(Activity):
From the data that follows, copy every line holding the string "lime".
START Dataset records
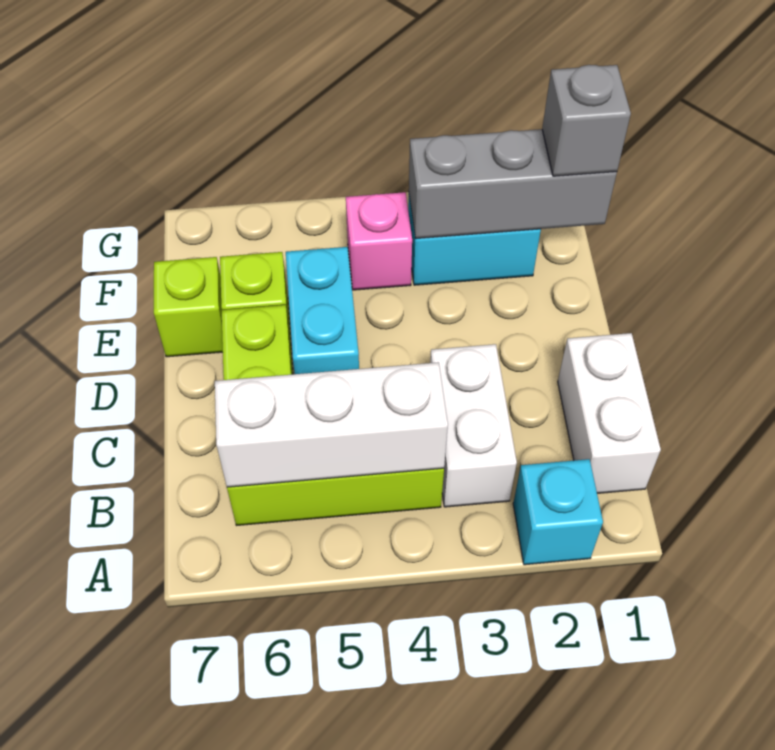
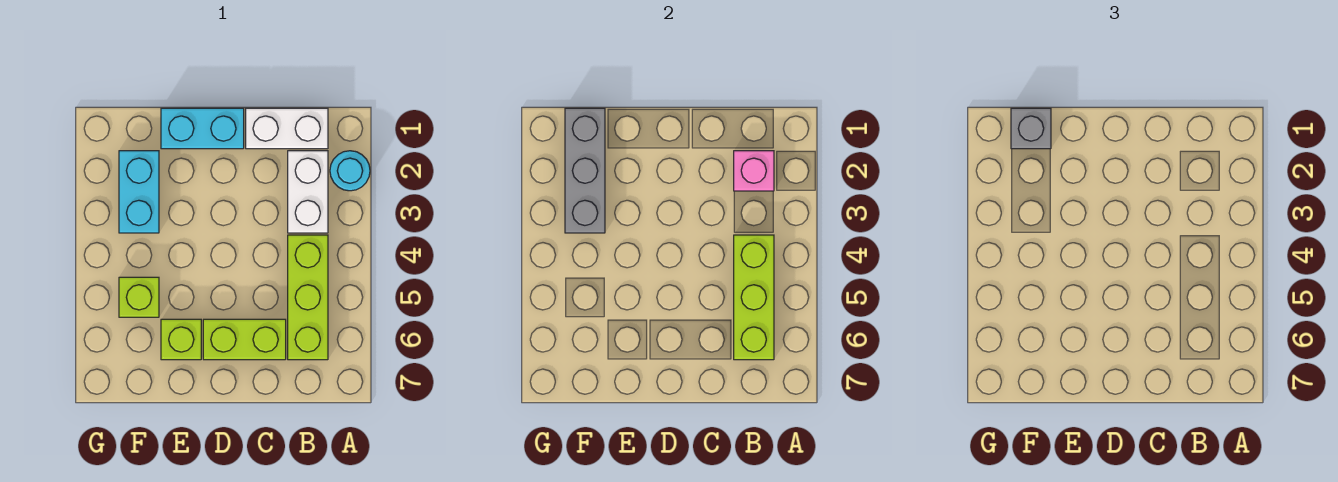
cyan brick A2 level 1 -> cyan round brick A2 level 1
white brick B3:C3 level 1 -> white brick B2:B3 level 1
white brick B4:B6 level 2 -> lime brick B4:B6 level 2
cyan brick D5:E5 level 1 -> cyan brick D1:E1 level 1
lime brick E7 level 1 -> lime brick F5 level 1
pink brick F4 level 1 -> pink brick B2 level 2

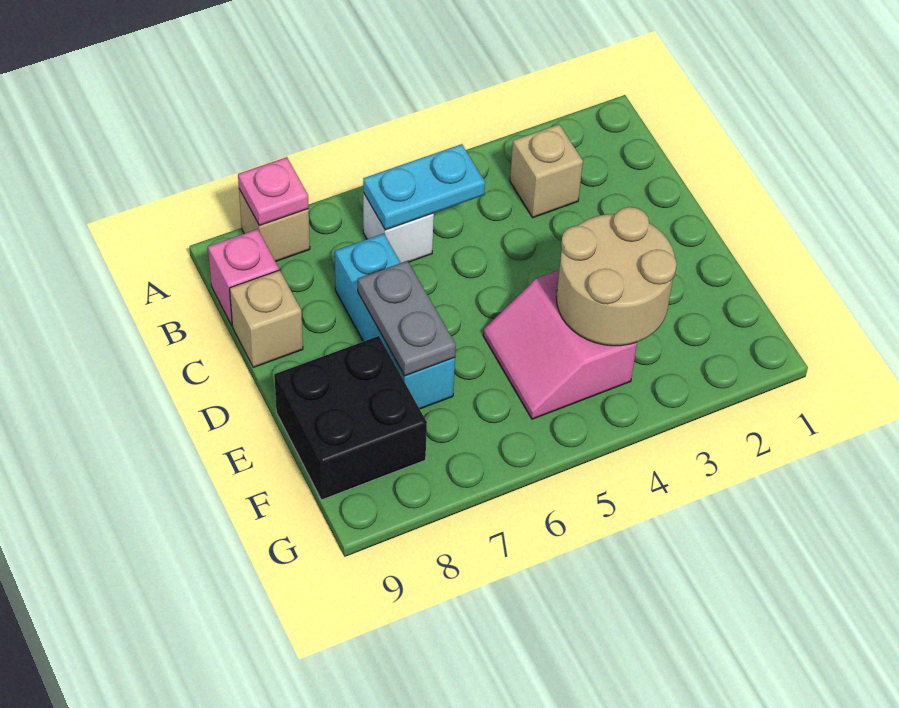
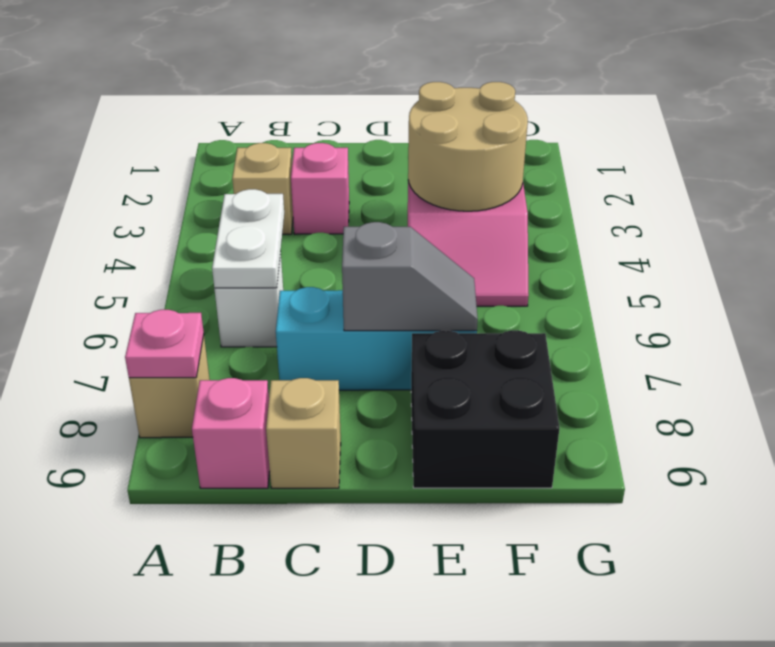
cyan plate B5:B6 level 2 -> white plate B5:B6 level 2
none -> pink brick C3 level 1
grey plate D7:E7 level 2 -> grey slope D7:E7 level 2 top D

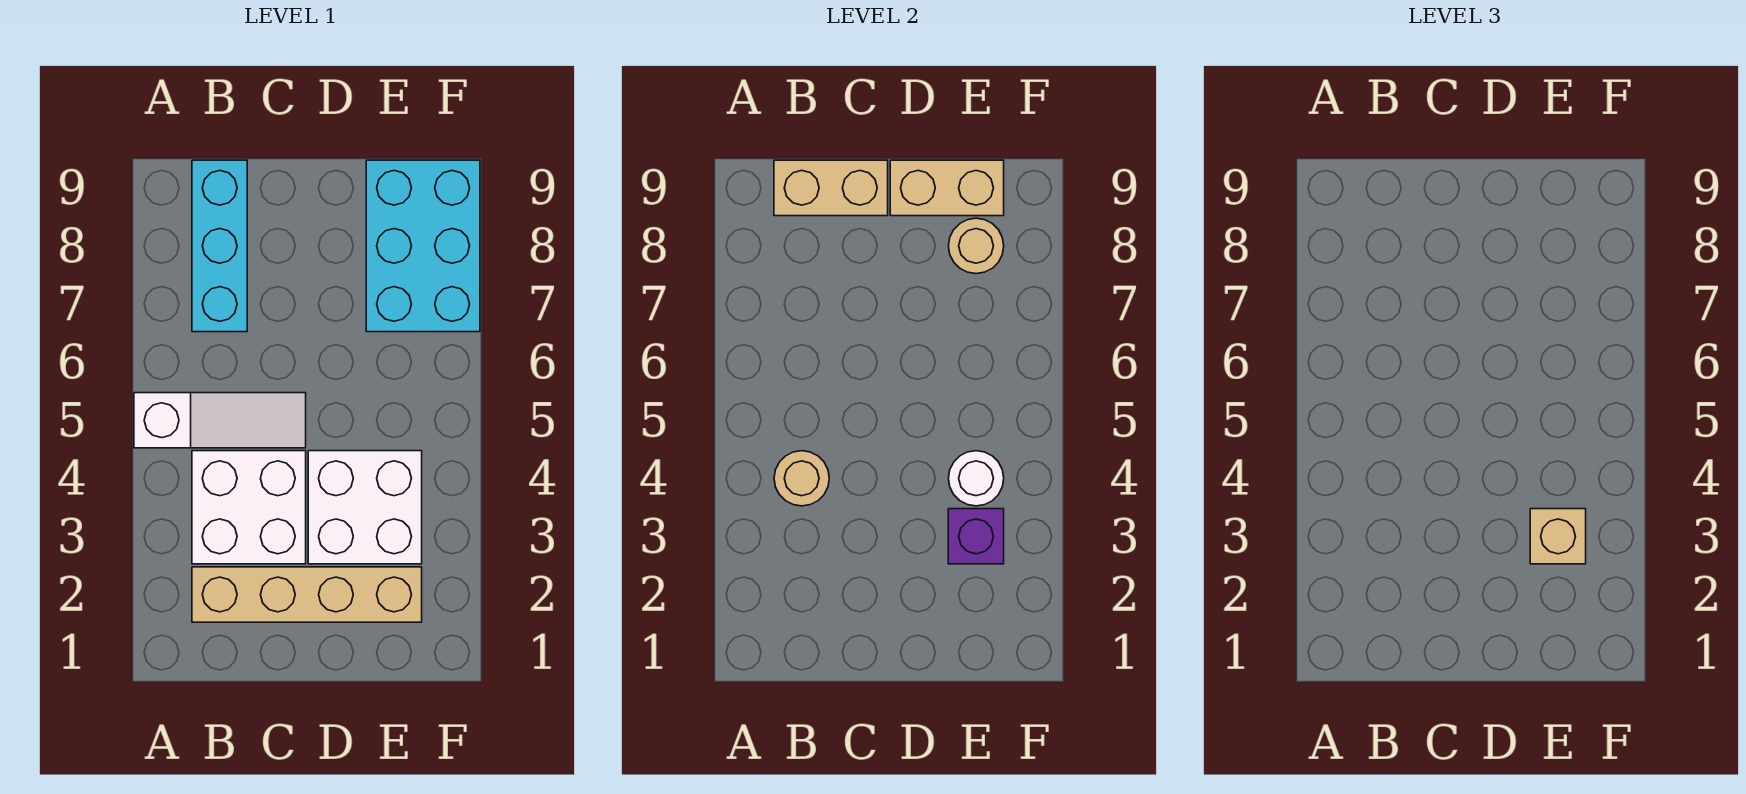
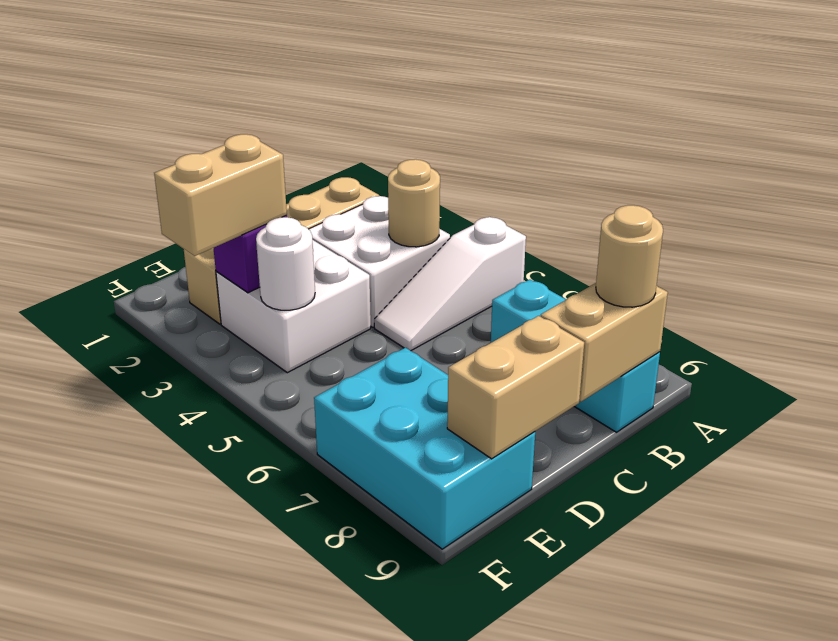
tan brick E3 level 3 -> tan brick E3:F3 level 3
tan round brick E8 level 2 -> tan round brick B9 level 3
END Dataset records
(Exercise answer):
white brick B4:B6 level 2 -> lime brick B4:B6 level 2
lime brick E7 level 1 -> lime brick F5 level 1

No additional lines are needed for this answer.